All lines in the data below carrying the string "AGND" are to be located and copied.

(Saved entries)
<<<<
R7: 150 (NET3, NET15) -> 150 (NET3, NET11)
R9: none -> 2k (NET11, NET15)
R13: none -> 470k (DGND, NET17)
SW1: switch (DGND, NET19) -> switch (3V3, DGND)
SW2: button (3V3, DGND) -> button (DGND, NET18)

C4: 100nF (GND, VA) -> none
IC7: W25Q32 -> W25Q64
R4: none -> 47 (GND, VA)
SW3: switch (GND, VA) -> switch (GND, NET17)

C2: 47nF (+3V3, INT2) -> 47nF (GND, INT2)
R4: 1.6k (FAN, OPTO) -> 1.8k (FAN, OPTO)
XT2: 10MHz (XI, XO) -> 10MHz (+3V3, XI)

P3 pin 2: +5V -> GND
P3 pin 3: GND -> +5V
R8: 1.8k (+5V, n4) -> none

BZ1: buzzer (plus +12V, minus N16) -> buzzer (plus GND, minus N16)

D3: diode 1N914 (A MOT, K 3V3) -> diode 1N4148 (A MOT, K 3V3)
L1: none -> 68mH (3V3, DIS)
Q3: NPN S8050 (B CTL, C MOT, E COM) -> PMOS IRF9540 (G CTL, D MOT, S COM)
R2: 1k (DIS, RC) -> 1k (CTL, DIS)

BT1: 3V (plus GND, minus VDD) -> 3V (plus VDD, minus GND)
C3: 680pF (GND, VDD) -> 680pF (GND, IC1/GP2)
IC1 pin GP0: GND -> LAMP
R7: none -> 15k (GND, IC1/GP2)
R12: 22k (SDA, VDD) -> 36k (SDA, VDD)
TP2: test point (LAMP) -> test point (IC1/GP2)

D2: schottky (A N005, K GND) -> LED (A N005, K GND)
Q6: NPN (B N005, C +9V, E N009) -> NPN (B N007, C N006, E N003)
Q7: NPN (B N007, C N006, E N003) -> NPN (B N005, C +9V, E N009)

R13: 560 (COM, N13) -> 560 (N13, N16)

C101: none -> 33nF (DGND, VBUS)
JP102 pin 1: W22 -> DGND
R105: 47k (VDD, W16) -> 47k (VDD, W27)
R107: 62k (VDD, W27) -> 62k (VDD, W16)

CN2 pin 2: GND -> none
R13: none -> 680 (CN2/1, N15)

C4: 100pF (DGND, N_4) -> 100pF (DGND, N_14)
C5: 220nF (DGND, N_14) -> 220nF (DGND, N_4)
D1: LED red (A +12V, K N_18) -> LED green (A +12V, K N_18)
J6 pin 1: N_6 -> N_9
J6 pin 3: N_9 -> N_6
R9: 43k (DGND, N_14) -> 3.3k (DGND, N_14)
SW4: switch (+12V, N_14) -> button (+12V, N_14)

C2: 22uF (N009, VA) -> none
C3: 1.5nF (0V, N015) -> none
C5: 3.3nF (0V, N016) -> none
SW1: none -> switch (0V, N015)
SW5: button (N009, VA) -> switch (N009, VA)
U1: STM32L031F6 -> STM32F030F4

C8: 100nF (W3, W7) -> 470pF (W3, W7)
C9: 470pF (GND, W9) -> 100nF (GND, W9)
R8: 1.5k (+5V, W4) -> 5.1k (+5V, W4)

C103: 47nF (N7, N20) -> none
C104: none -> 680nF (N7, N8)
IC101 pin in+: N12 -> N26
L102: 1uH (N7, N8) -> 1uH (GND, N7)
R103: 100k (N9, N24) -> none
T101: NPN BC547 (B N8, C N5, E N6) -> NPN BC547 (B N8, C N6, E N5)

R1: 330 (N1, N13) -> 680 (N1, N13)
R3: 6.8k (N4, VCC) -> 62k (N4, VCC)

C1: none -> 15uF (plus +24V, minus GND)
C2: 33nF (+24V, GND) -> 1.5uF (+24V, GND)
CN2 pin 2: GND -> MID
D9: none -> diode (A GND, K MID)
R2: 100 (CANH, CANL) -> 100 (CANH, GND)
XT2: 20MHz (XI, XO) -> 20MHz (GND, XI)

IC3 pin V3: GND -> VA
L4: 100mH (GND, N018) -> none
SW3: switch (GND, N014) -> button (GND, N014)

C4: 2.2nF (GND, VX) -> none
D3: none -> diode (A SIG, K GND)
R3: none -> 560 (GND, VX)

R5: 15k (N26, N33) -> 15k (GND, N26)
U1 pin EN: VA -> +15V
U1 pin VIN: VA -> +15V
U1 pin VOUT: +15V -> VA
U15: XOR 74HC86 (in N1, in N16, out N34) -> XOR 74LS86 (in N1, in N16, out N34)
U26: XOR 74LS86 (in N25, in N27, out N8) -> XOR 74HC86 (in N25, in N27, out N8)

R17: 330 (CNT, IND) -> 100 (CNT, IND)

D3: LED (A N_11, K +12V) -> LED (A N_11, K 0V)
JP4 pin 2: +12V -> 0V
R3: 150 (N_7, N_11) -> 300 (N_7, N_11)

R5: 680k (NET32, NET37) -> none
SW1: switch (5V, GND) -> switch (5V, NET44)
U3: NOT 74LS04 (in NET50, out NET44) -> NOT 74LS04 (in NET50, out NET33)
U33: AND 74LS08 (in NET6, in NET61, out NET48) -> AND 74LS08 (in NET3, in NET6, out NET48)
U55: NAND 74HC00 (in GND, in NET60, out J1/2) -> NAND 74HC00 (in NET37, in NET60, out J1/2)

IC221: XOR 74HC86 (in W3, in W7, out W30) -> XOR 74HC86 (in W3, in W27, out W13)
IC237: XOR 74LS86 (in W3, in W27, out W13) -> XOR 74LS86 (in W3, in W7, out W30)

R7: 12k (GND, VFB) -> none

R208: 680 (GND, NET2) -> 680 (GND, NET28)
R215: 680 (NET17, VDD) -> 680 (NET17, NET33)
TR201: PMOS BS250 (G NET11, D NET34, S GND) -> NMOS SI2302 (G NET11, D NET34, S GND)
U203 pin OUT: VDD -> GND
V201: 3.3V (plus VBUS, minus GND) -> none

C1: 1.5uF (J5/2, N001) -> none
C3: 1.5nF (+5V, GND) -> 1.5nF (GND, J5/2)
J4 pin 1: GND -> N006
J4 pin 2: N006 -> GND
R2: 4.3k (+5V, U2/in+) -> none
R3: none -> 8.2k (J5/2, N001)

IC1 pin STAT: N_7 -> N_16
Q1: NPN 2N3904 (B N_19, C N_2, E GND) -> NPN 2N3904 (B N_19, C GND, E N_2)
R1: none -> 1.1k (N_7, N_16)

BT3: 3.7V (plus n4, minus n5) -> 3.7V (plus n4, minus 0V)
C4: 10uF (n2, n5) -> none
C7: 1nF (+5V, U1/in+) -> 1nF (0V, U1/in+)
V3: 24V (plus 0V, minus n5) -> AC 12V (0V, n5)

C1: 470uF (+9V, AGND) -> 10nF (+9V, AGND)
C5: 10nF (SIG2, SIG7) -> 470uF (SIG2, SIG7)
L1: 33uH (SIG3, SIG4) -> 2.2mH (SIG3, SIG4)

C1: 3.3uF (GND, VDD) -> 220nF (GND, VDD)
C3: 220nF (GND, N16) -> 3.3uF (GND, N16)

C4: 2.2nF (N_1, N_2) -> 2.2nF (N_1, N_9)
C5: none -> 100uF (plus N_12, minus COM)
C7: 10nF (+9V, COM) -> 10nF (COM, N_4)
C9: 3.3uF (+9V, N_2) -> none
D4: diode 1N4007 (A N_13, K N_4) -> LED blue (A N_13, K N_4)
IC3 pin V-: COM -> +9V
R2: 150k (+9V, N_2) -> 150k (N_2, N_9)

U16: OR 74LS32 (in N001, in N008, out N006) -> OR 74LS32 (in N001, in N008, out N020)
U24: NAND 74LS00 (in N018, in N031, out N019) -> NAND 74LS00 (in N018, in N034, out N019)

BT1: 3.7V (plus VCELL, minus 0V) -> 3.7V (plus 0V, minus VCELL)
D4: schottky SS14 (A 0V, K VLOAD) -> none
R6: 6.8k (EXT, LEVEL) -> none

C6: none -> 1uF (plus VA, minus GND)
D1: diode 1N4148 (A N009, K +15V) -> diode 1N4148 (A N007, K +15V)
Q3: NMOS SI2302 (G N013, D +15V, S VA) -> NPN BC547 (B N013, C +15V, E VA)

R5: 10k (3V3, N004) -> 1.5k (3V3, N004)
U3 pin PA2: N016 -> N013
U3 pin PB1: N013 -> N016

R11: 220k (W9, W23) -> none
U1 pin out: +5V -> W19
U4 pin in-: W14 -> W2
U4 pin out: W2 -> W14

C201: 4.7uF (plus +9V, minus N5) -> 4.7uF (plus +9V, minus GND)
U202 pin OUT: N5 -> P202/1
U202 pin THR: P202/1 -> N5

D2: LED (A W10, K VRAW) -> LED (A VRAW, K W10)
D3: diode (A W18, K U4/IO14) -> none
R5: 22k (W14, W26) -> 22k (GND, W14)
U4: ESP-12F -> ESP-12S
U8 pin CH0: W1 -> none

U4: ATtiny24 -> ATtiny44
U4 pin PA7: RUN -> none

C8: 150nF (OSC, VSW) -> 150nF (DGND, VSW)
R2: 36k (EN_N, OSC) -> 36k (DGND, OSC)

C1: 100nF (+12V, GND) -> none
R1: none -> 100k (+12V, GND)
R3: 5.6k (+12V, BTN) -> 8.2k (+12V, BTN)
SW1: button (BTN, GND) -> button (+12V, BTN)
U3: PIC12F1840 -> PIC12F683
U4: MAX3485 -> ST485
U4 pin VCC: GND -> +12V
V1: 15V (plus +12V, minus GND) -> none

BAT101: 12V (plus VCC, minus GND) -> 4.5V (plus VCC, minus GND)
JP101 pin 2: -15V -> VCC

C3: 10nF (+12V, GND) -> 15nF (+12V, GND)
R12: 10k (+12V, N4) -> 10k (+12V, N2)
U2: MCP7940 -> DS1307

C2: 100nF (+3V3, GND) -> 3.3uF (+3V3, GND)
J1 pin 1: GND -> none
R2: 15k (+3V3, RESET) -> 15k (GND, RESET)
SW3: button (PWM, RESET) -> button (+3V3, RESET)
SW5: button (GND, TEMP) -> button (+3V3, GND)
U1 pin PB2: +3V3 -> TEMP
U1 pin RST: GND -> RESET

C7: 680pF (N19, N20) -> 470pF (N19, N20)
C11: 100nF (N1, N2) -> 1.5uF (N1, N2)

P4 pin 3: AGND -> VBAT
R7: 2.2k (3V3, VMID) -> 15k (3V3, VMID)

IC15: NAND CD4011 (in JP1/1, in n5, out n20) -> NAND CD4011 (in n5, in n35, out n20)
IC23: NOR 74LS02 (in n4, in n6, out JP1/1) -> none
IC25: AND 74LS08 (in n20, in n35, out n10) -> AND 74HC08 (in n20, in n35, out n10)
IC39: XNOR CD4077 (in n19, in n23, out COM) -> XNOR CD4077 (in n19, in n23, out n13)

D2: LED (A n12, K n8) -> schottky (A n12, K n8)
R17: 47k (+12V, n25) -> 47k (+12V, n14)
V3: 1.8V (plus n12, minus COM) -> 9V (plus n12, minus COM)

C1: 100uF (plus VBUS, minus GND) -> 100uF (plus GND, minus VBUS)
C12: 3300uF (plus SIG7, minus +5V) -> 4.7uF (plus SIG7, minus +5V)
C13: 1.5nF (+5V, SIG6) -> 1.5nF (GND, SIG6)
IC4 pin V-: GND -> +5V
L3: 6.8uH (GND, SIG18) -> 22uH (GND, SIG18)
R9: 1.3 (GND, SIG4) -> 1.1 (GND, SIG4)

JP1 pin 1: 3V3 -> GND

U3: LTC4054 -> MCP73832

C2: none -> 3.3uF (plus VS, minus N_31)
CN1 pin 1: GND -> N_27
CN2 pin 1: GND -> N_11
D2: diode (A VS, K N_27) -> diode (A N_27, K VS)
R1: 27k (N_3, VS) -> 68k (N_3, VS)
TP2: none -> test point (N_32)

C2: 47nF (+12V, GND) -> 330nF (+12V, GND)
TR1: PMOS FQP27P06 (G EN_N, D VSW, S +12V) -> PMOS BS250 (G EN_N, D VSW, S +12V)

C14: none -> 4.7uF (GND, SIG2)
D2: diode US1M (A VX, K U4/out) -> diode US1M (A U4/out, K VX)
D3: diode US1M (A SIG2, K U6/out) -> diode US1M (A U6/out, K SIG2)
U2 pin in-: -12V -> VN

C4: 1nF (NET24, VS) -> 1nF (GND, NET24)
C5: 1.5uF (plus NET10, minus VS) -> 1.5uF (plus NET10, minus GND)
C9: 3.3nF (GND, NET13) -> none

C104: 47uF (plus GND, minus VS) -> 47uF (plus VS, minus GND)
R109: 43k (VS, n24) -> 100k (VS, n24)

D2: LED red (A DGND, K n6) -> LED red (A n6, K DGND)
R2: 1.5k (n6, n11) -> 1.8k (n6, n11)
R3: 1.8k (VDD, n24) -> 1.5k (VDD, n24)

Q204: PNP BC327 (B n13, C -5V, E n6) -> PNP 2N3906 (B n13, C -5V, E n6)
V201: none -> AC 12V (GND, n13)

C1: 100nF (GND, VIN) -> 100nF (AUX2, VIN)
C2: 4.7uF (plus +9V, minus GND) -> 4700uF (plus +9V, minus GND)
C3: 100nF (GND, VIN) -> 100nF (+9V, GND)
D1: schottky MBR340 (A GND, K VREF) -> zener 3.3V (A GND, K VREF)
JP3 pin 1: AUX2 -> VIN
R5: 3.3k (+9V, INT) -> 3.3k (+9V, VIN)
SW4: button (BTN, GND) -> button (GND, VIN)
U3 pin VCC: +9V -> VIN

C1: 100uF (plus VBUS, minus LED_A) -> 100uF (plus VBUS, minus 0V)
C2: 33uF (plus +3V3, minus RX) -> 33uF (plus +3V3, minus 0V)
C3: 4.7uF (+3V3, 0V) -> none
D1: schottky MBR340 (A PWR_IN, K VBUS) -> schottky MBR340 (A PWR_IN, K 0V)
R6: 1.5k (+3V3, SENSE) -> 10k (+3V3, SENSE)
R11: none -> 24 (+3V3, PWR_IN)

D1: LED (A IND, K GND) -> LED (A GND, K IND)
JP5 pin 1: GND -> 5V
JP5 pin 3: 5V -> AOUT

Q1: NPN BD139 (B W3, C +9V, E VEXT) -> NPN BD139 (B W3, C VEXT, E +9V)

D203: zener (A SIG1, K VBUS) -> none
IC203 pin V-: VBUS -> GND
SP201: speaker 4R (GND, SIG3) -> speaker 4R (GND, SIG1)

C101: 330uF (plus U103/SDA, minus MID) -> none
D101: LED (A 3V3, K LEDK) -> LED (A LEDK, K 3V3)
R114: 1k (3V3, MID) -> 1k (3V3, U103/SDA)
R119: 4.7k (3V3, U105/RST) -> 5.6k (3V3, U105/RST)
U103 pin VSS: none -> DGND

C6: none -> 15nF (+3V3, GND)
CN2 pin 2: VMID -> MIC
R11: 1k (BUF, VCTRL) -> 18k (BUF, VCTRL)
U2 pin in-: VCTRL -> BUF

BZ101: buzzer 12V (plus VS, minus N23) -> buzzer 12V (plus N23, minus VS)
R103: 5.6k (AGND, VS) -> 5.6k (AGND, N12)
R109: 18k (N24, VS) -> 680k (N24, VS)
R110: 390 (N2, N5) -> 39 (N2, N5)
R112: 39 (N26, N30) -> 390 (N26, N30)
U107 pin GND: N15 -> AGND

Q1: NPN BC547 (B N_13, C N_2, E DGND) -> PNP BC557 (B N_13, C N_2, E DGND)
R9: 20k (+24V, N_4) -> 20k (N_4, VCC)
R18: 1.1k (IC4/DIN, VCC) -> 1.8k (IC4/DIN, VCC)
>>>>
Solution to the exercise:
C1: 470uF (+9V, AGND) -> 10nF (+9V, AGND)
P4 pin 3: AGND -> VBAT
R103: 5.6k (AGND, VS) -> 5.6k (AGND, N12)
U107 pin GND: N15 -> AGND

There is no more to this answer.